Source data:
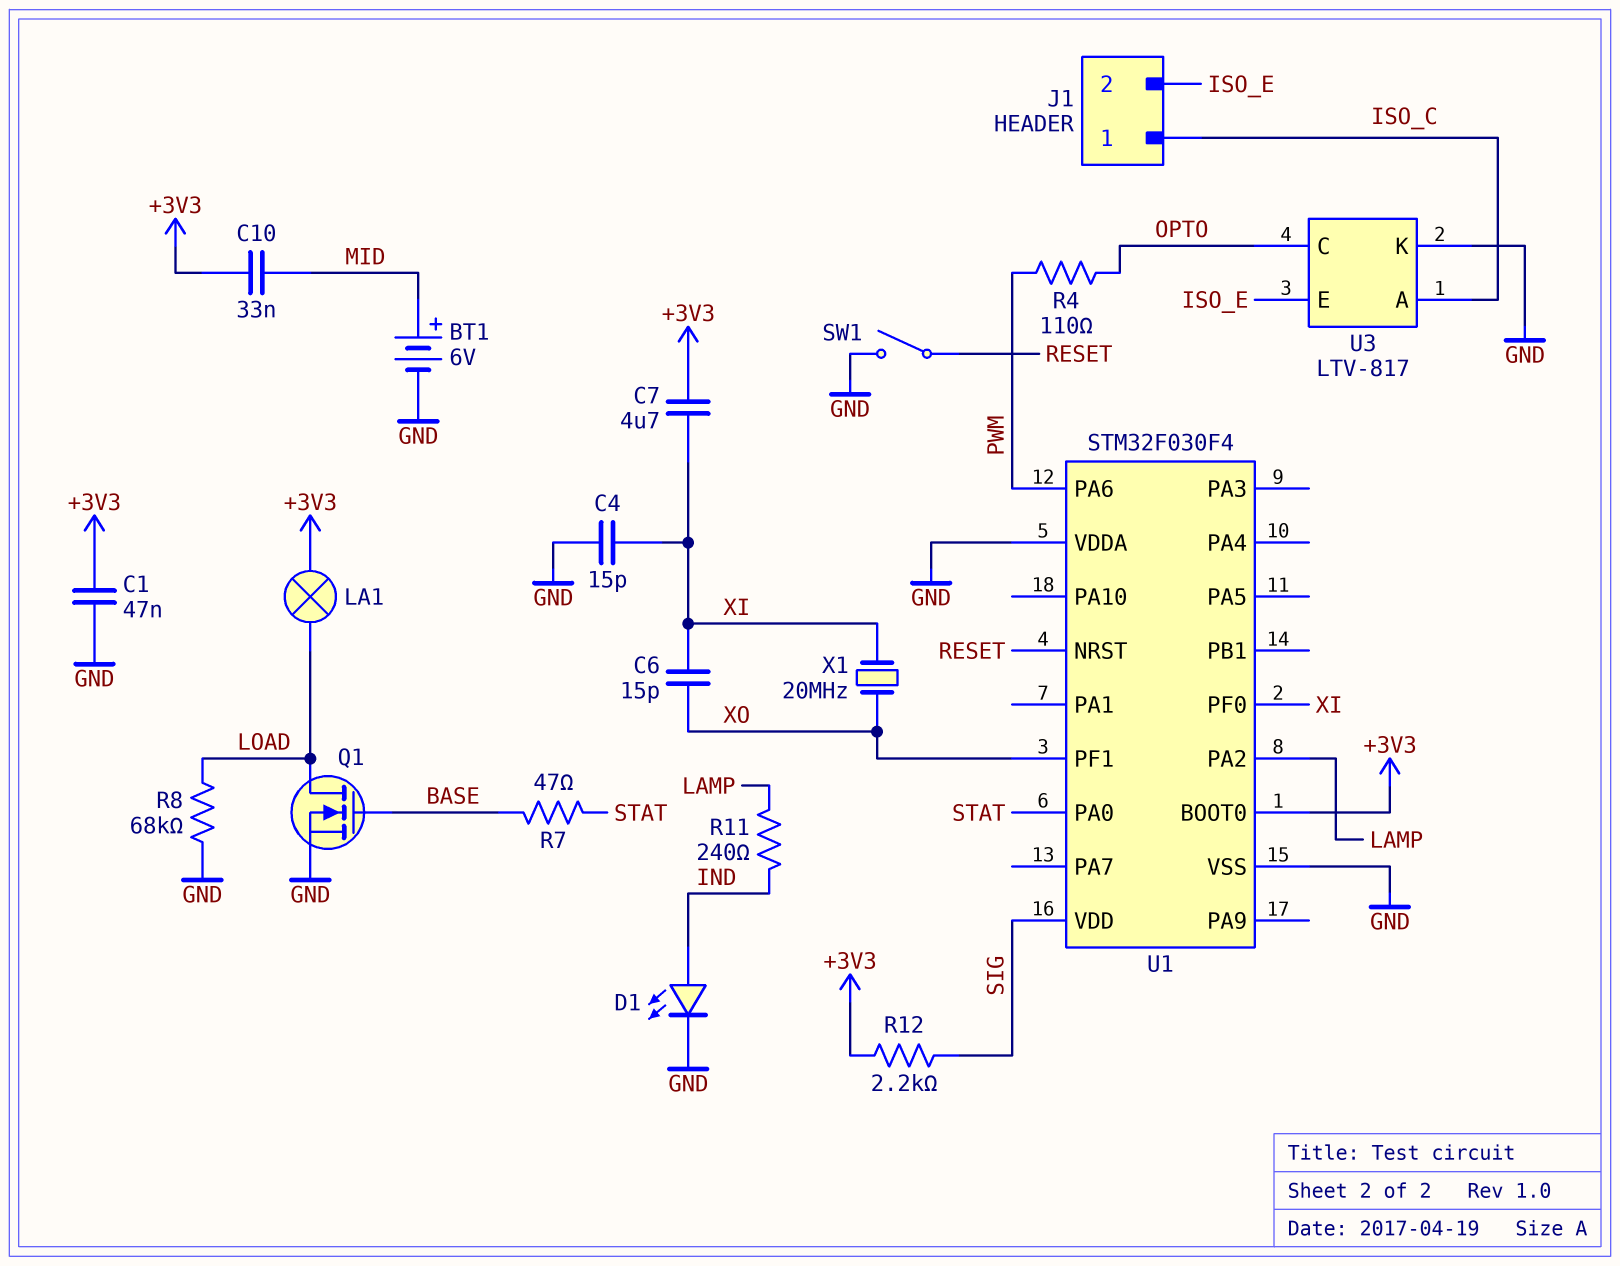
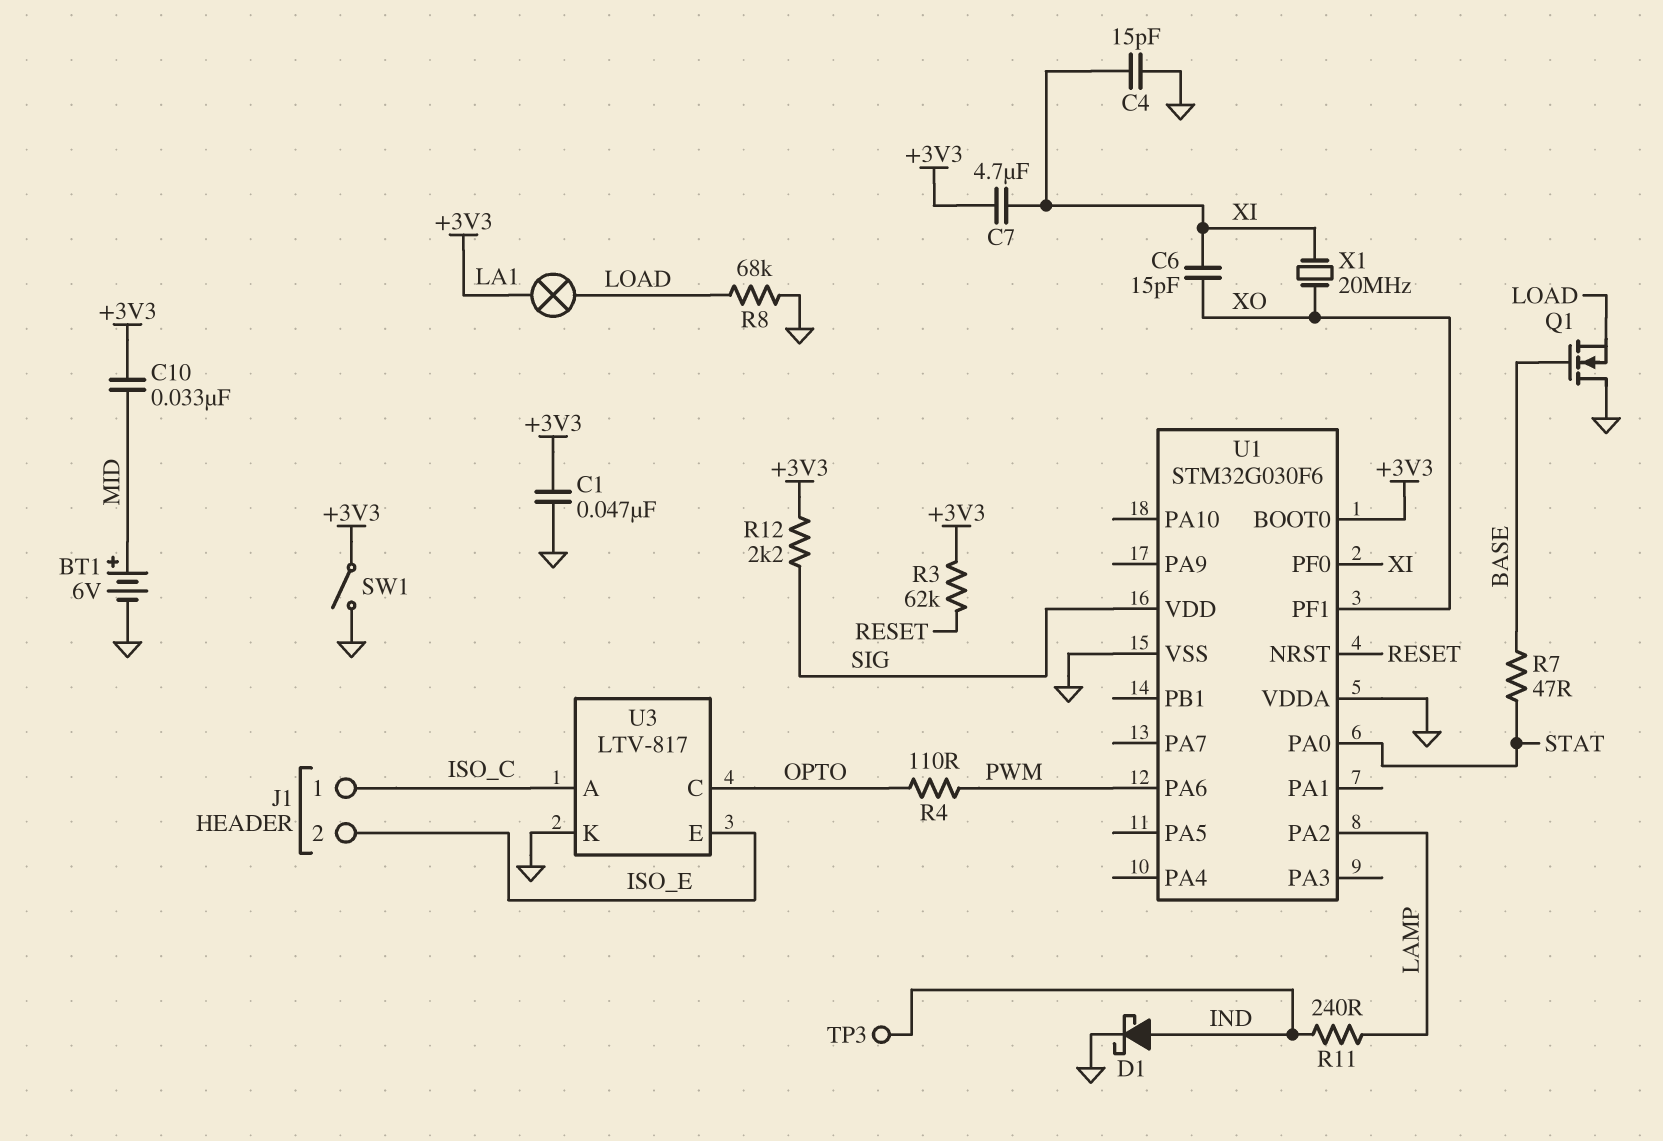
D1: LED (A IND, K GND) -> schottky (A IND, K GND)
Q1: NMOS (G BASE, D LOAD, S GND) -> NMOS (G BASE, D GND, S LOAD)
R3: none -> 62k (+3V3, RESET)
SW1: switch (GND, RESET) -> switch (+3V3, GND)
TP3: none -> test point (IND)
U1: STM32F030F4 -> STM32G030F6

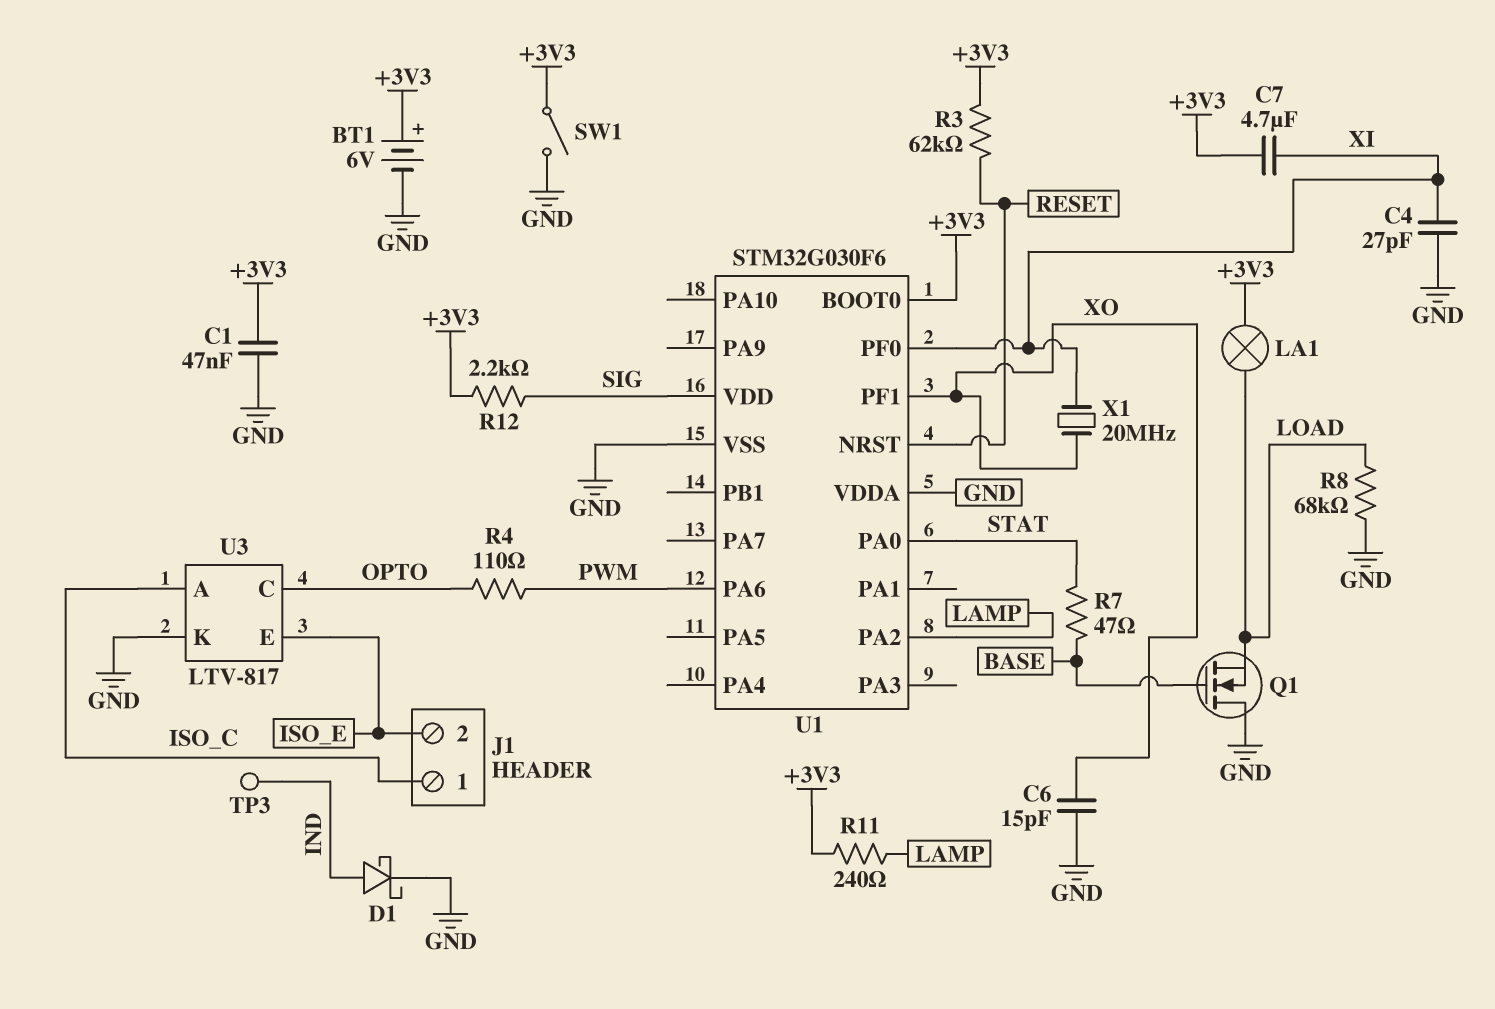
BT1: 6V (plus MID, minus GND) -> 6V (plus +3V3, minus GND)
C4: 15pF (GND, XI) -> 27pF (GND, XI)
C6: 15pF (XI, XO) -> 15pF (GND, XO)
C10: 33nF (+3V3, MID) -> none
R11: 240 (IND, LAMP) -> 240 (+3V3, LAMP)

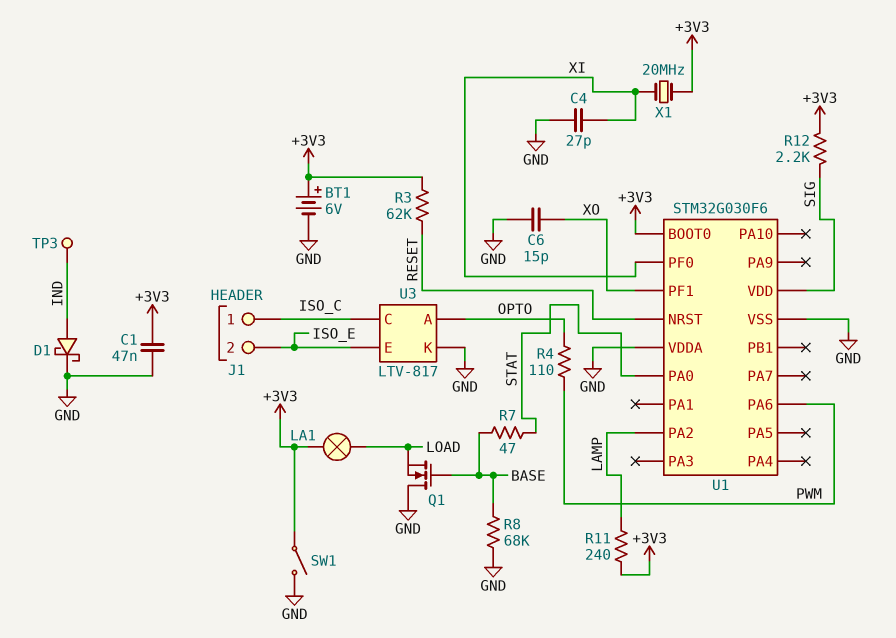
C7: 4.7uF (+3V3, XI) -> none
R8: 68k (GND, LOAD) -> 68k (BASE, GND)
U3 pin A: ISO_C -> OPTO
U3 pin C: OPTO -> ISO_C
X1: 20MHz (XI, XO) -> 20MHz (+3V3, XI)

#### [WHAT IS BEING ASKED]
Every line above is to be given again exactly, apart from the pictures.

#### [ANSWER TO THE EXERCISE]
D1: LED (A IND, K GND) -> schottky (A IND, K GND)
Q1: NMOS (G BASE, D LOAD, S GND) -> NMOS (G BASE, D GND, S LOAD)
R3: none -> 62k (+3V3, RESET)
SW1: switch (GND, RESET) -> switch (+3V3, GND)
TP3: none -> test point (IND)
U1: STM32F030F4 -> STM32G030F6

BT1: 6V (plus MID, minus GND) -> 6V (plus +3V3, minus GND)
C4: 15pF (GND, XI) -> 27pF (GND, XI)
C6: 15pF (XI, XO) -> 15pF (GND, XO)
C10: 33nF (+3V3, MID) -> none
R11: 240 (IND, LAMP) -> 240 (+3V3, LAMP)

C7: 4.7uF (+3V3, XI) -> none
R8: 68k (GND, LOAD) -> 68k (BASE, GND)
U3 pin A: ISO_C -> OPTO
U3 pin C: OPTO -> ISO_C
X1: 20MHz (XI, XO) -> 20MHz (+3V3, XI)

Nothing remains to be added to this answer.